WHAT YOU ARE ASKED TO DO:
Every line in the data below from the one containing "purple brick B1:D1" down to the one containing "brown brick E3:E6", both included, must be retyped exactly; no other line is to appear.
··· RECORDS PROVIDED
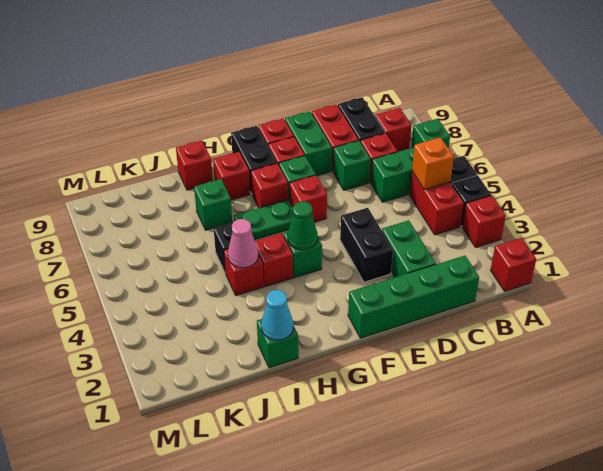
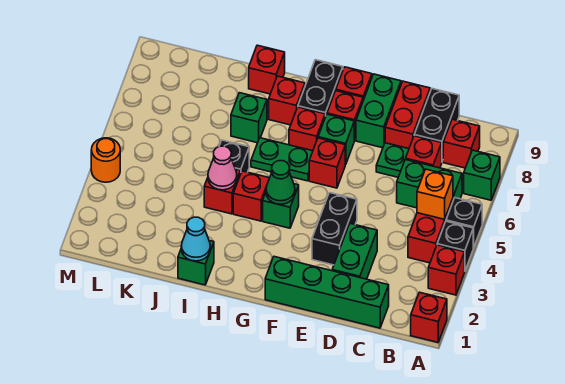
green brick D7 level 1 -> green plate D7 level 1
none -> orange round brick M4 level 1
······
··· RECORDS PROVIDED
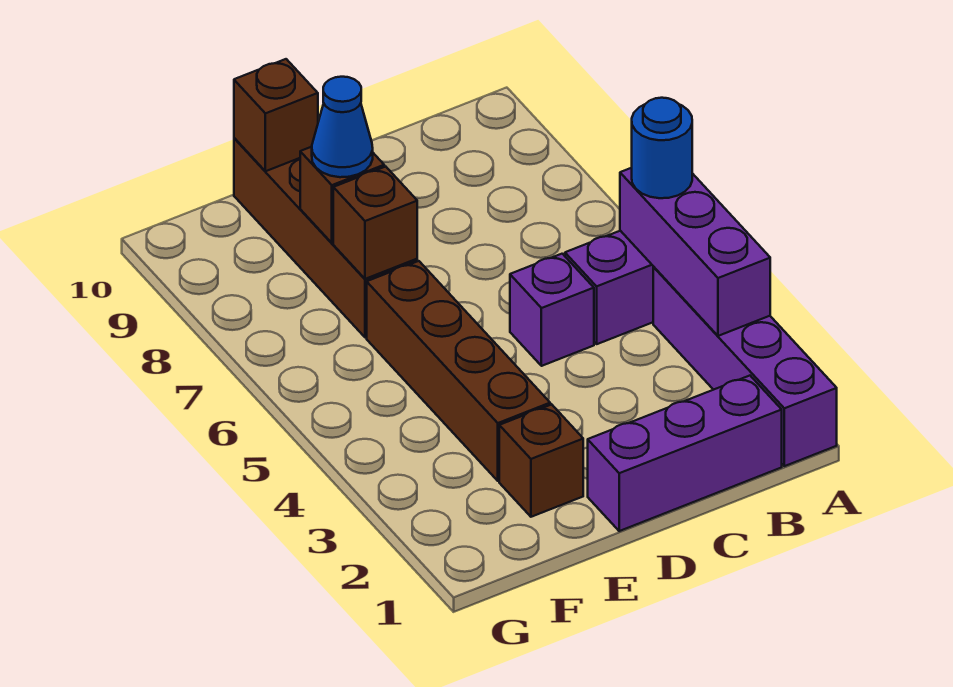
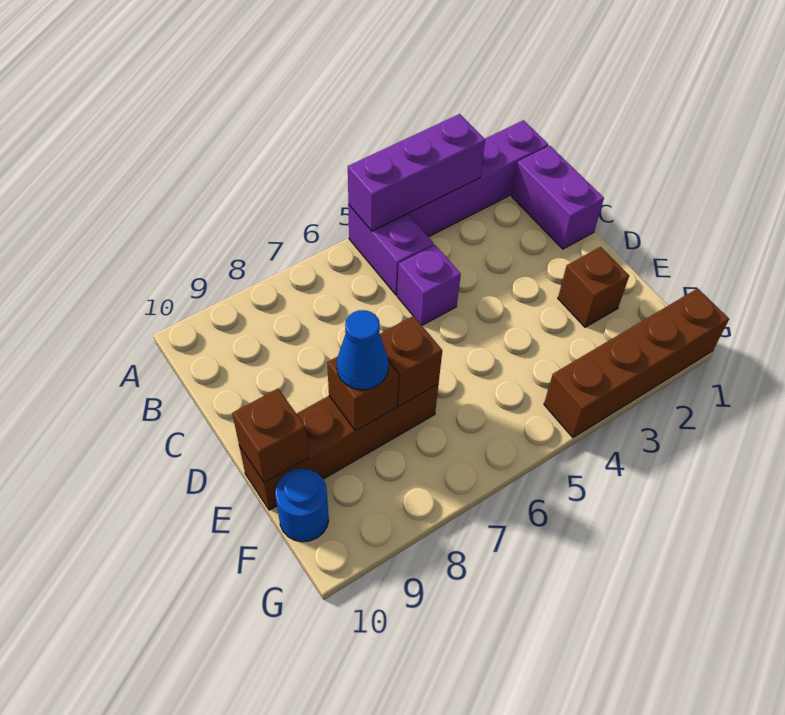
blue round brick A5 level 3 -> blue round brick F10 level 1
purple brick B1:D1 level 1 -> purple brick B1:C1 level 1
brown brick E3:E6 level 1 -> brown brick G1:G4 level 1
······
··· RECORDS PROVIDED
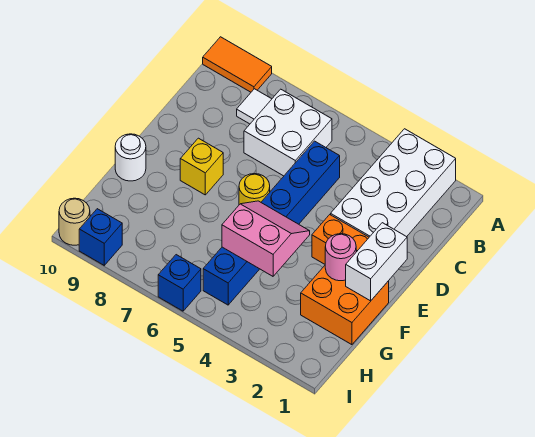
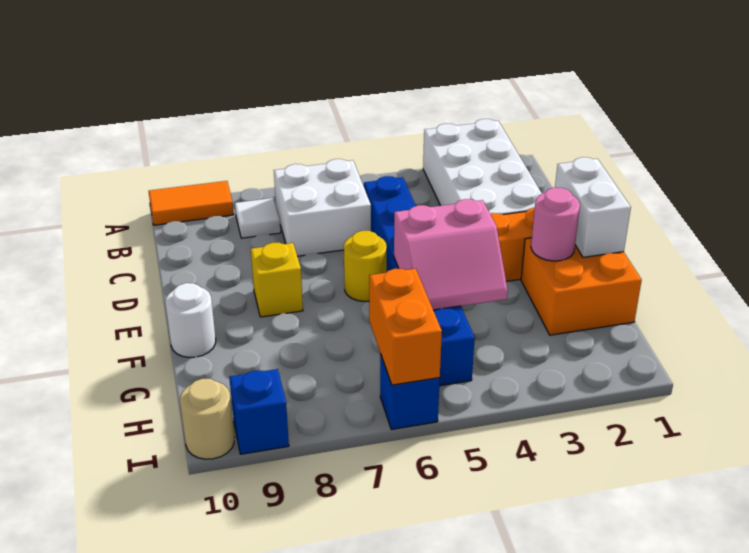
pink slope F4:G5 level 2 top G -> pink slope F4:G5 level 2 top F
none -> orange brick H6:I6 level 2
······
TASK OUTPUT:
purple brick B1:D1 level 1 -> purple brick B1:C1 level 1
brown brick E3:E6 level 1 -> brown brick G1:G4 level 1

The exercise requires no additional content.